What is being asked
Scan the listing below for the word "degrees", then copy each line that has it.

The data
--
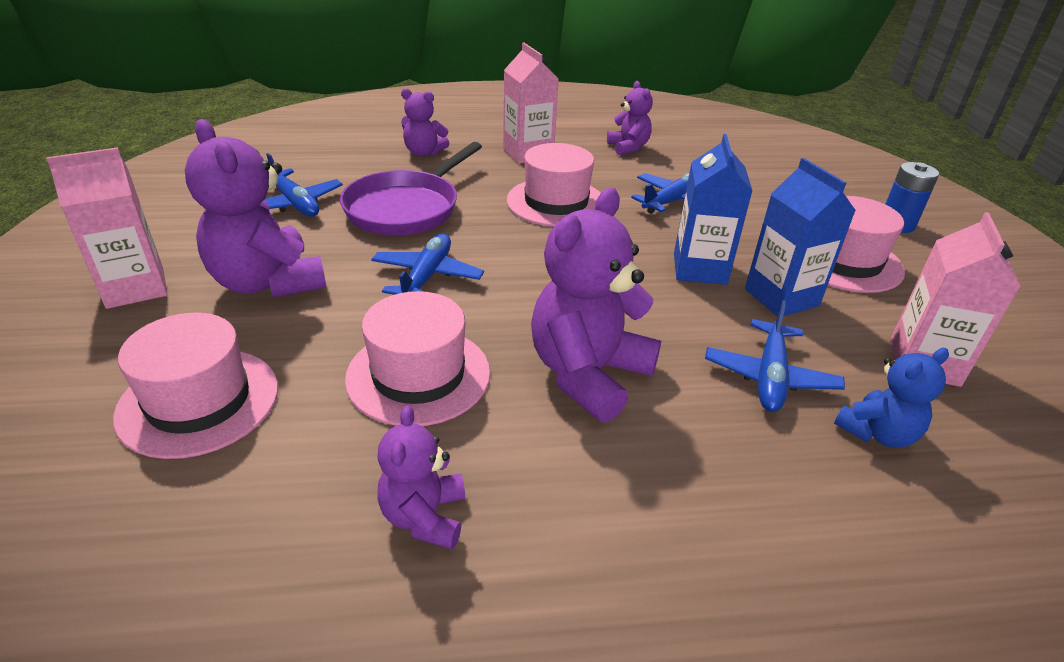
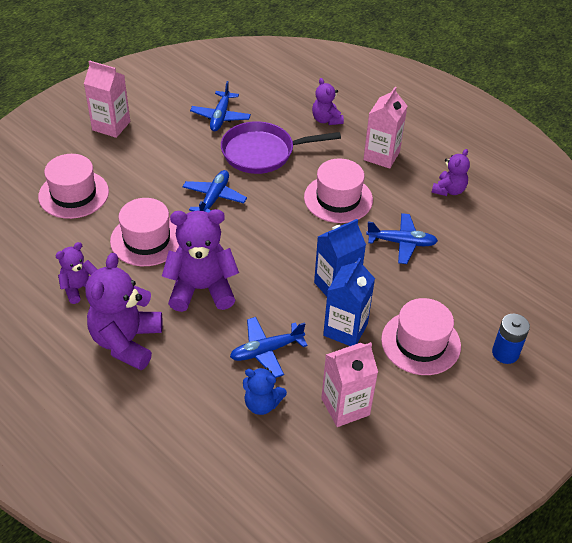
camera: 50 degrees right, 10 degrees up
(268, 282) = (155, 156): purple teddy bear -> purple teddy bear (126, 341)
(427, 277) = (214, 198): blue plane -> blue plane turned 45 degrees counterclockwise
--
Response for this exercise
camera: 50 degrees right, 10 degrees up
(427, 277) = (214, 198): blue plane -> blue plane turned 45 degrees counterclockwise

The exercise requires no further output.